TASK PROMPT: Return only the lines from the one containing "POT3 pin SIG: D5 -> RX" to the end of the entries below, exactly as written, both ends included.

********

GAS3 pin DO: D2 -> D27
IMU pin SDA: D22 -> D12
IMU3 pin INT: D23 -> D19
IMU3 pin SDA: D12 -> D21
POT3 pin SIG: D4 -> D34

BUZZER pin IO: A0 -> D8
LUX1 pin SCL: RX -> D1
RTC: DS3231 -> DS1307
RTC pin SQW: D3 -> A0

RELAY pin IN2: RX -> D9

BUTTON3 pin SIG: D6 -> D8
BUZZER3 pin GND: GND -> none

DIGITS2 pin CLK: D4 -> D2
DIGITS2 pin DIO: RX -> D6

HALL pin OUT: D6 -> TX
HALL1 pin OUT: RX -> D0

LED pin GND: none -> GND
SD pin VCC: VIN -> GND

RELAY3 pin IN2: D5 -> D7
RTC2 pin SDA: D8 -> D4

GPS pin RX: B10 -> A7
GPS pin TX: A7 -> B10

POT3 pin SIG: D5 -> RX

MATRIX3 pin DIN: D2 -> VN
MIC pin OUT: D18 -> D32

********

TASK SOLUTION:
POT3 pin SIG: D5 -> RX

MATRIX3 pin DIN: D2 -> VN
MIC pin OUT: D18 -> D32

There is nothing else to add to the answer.